## Short problem
Pull out each line of the material that contains the string "shortInstrumentName" and copy it in full. Case matters.

+++ Information provided +++

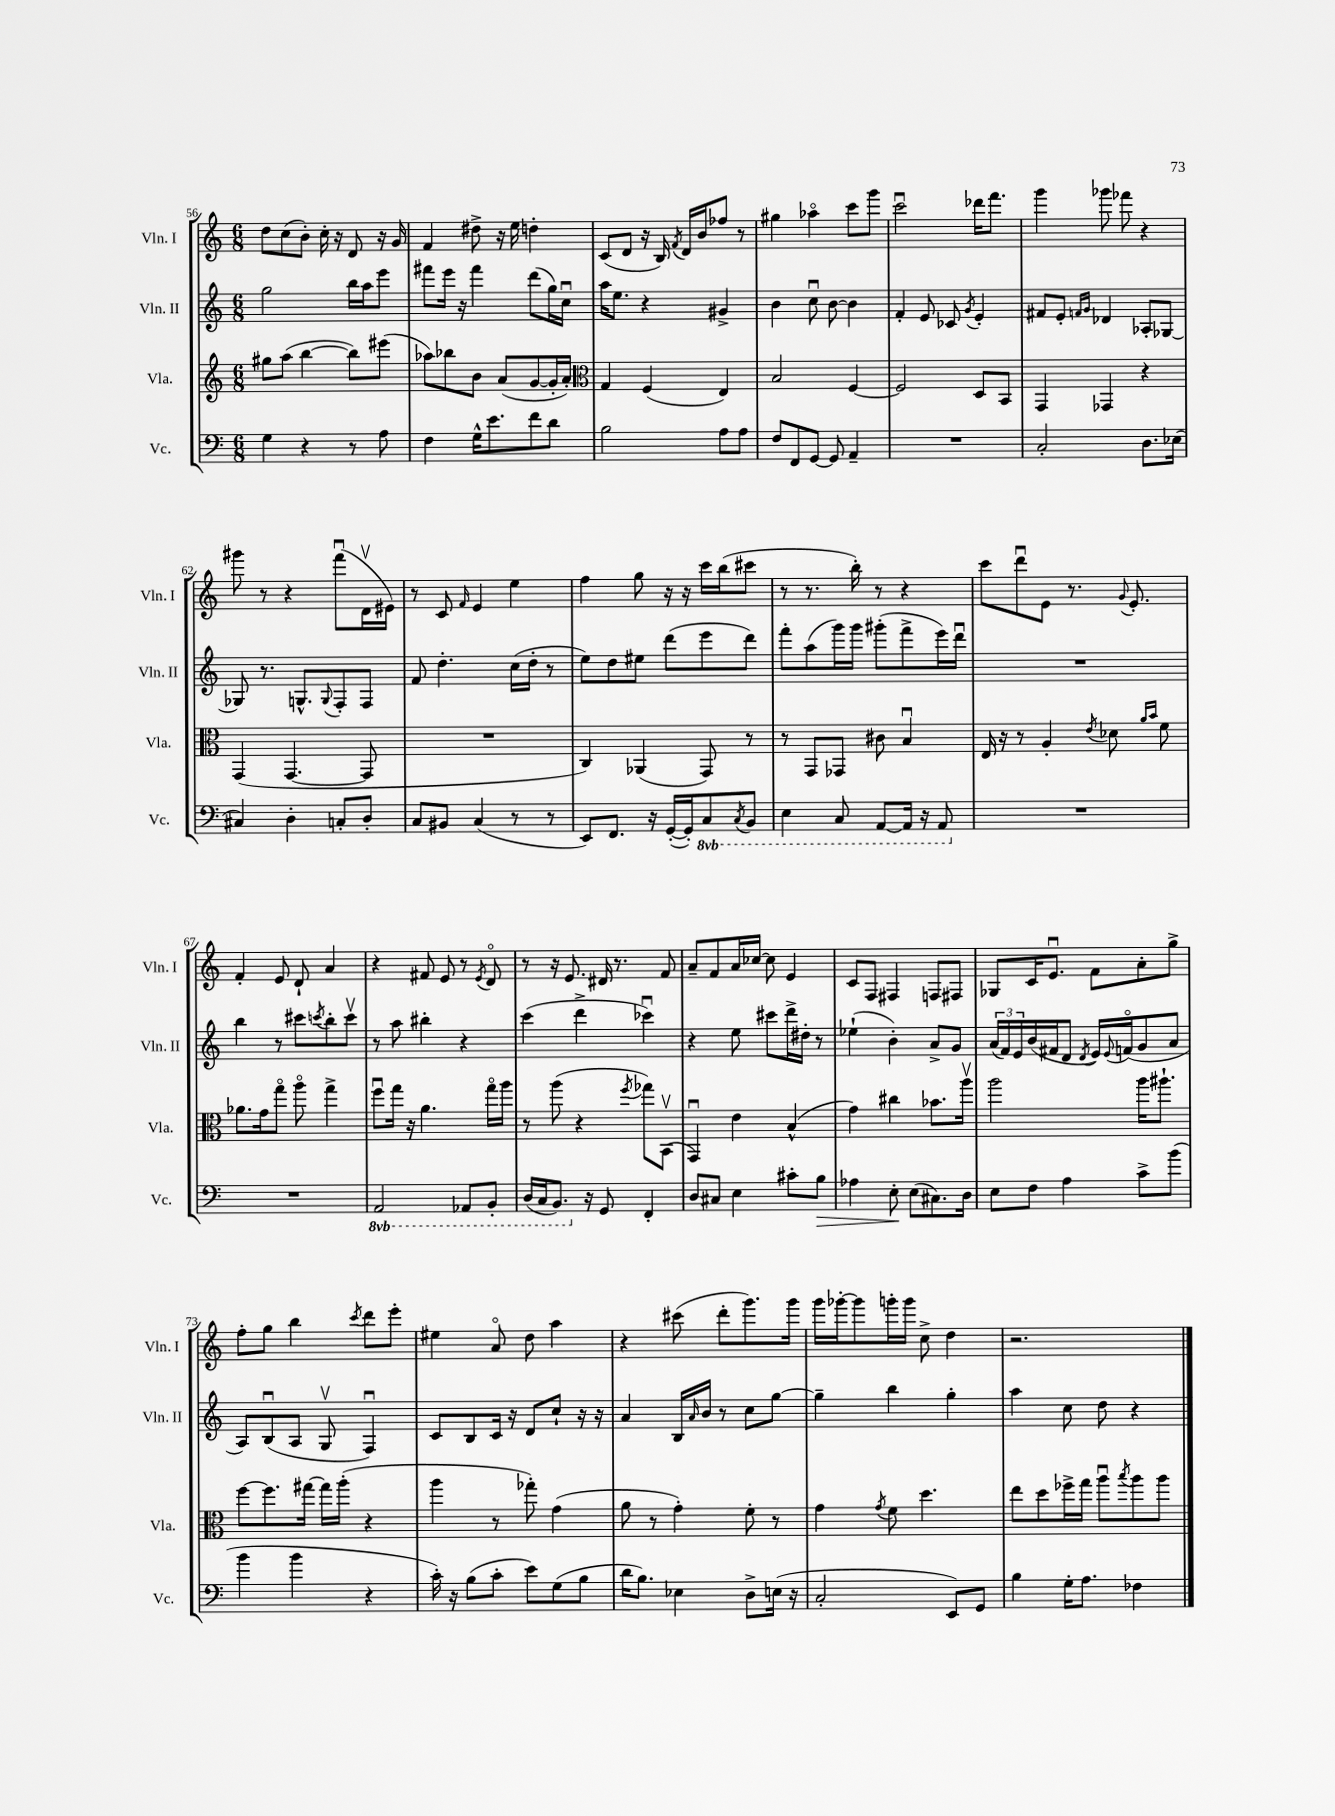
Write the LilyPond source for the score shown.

<<
\new StaffGroup <<
\new Staff = "s0" \with { instrumentName = "Vln. I" shortInstrumentName = "Vln. I" } {
    \clef treble \key c \major \numericTimeSignature \time 6/8
    d''8 c''8( b'8-.) c''16-. r16 d'8 r16 g'16 |
    f'4 dis''8-> r16 e''16 d''4-. |
    c'8( d'8 r16 b16) \acciaccatura { f'8 } d'16 b'16 fes''8 r8 |
    gis''4 aes''4\flageolet c'''8 g'''8 |
    c'''2\downbow des'''16 f'''8. |
    g'''4 ges'''8 fes'''8 r4 |
    gis'''8 r8 r4 f'''8\downbow( d'16\upbow eis'16) |
    r8 c'8 \grace { f'16 } e'4 e''4 |
    f''4 g''8 r16 r16 c'''16 b''16( cis'''8 |
    r8 r8. b''16-.) r8 r4 |
    c'''8 d'''8\downbow e'8 r8. \appoggiatura { g'8 } e'8.-. |
    f'4-. e'8 d'8-! a'4 |
    r4 fis'8 e'8 r8 \acciaccatura { e'8 } d'8\flageolet |
    r8 r16 e'8. dis'16 r8. f'8 |
    a'8-- f'8 a'16 ces''16~ ces''8 e'4 |
    c'8 f8 fis4 f8 fis8 |
    ges8 c'16 e'8.\downbow f'8 a'8-. g''8-> |
    f''8-. g''8 b''4 \acciaccatura { c'''8 } d'''8 e'''8-. |
    eis''4 a'8\flageolet d''8 a''4 |
    r4 cis'''8( d'''8-. g'''8.) g'''16 |
    g'''16 ges'''16~-. ges'''8 g'''16-. g'''16 c''8-> d''4 |
    r2. \bar "|." |
}
\new Staff = "s1" \with { instrumentName = "Vln. II" shortInstrumentName = "Vln. II" } {
    \clef treble \key c \major \numericTimeSignature \time 6/8
    g''2 b''16 a''16 e'''8 |
    fis'''8 e'''16 r16 fis'''4 d'''8( g''16) c''16\downbow |
    a''16 e''8. r4 gis'4-> |
    b'4 c''8\downbow b'8~ b'4 |
    f'4-. e'8 ces'8 \acciaccatura { g'8 } e'4-. |
    fis'8 e'8-. \grace { f'16 g'16 } des'4 aes8-. ges8~ |
    ges8 r8. g8.-^ \appoggiatura { g8 } f8-. f8 |
    f'8 d''4.-. c''16( d''16-. r8 |
    e''8) d''8 eis''8 d'''8( e'''8 d'''8) |
    f'''8-. a''8( g'''16) g'''16 gis'''8-.( f'''8-> e'''16) d'''16\downbow |
    R2. |
    b''4 r8 cis'''8 \acciaccatura { c'''8 } b''8-. c'''8\upbow |
    r8 a''8 bis''4-. r4 |
    c'''4( d'''4-> ces'''4\downbow) |
    r4 e''8 cis'''8 d'''16-> dis''16-. r8 |
    ees''4-!( b'4-.) a'8-> g'8 |
    \tuplet 3/2 { a'16( f'16) e'16 } b'16( fis'16 d'8 \acciaccatura { d'8 } e'16) \appoggiatura { e'8 } f'16\flageolet( g'8 a'8 |
    a8) b8\downbow( a8 g8\upbow f4\downbow) |
    c'8 b8 c'16 r16 d'8 c''8-! r16 r16 |
    a'4 b16 \grace { a'16 } b'16 r8 c''8 g''8~ |
    g''4-- b''4 g''4-. |
    a''4 c''8 d''8 r4 \bar "|." |
}
\new Staff = "s2" \with { instrumentName = "Vla." shortInstrumentName = "Vla." } {
    \clef treble \key c \major \numericTimeSignature \time 6/8
    gis''8 a''8( b''4~ b''8) eis'''8( |
    aes''8) bes''8 b'8 a'8( g'8~ g'16-. a'16-.) |
    \clef alto g4 f4( e4) |
    b2 f4~ |
    f2 d8 b,8 |
    g,4 ges,4 r4 |
    g,4( g,4.~ g,8 |
    R2. |
    c4) aes,4( g,8) r8 |
    r8 g,8 ges,8 cis'8 b4\downbow |
    e16 r16 r8 a4-. \acciaccatura { e'8 } des'8 \grace { a'16 b'16 } f'8 |
    aes'8. g'16 g''8\flageolet a''8\flageolet g''4-> |
    f''8\downbow g''16 r16 a'4. g''16\flageolet a''16 |
    r8 a''8( r4 \acciaccatura { f''8 } ges''8) b,8\upbow( |
    g,4\downbow) e'4 b4-^( |
    g'4) cis''4 bes'8. a''16\upbow |
    a''2 a''16 ais''8.-! |
    f''8~ f''8. gis''16~ gis''16 a''16-.( r4 |
    a''4 r8 ges''8-.) g'4( |
    a'8 r8 g'4-.) f'8-. r8 |
    g'4 \acciaccatura { g'8 } f'8 d''4. |
    e''8 d''8 fes''16-> g''16 a''8\downbow \acciaccatura { b''8 } a''8 a''8 \bar "|." |
}
\new Staff = "s3" \with { instrumentName = "Vc." shortInstrumentName = "Vc." } {
    \clef bass \key c \major \numericTimeSignature \time 6/8 \set Staff.ottavationMarkups = #ottavation-simple-ordinals
    g4 r4 r8 a8 |
    f4 g16-^ e'8. f'8 d'8 |
    b2 a8 a8 |
    f8 f,8 g,8~ g,8 a,4-- |
    R2. |
    c2-. d8. ees16( |
    cis4) d4-. c8-. d8-. |
    c8 bis,8 c4( r8 r8 |
    e,8) f,8. r16 g,16~-.( g,16-.) \ottava #-1 c,8 \acciaccatura { c,8 } b,,8 |
    e,4 c,8 a,,8~ a,,16 r16 a,,8 \ottava #0 |
    R2. |
    R2. |
    \ottava #-1 a,,2 aes,,8 b,,8-. |
    d,16( c,16 b,,8.) \ottava #0 r16 g,8 f,4-. |
    d8 cis8 e4 cis'8-. b8\> |
    aes4 e8-.\! e8( cis8.) d16 |
    e8 f8 a4 c'8-> b'8( |
    b'4 b'4 r4 |
    c'16-.) r16 b8( c'8-. e'8) g8( b8 |
    d'16 b8.) ees4 d8-> e16( r16 |
    c2-. e,8) g,8 |
    b4 g16-. a8. fes4 \bar "|." |
}
>>
>>
\layout { \context { \Score currentBarNumber = #56 } }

+++

## Task output
\new Staff = "s0" \with { instrumentName = "Vln. I" shortInstrumentName = "Vln. I" } {
\new Staff = "s1" \with { instrumentName = "Vln. II" shortInstrumentName = "Vln. II" } {
\new Staff = "s2" \with { instrumentName = "Vla." shortInstrumentName = "Vla." } {
\new Staff = "s3" \with { instrumentName = "Vc." shortInstrumentName = "Vc." } {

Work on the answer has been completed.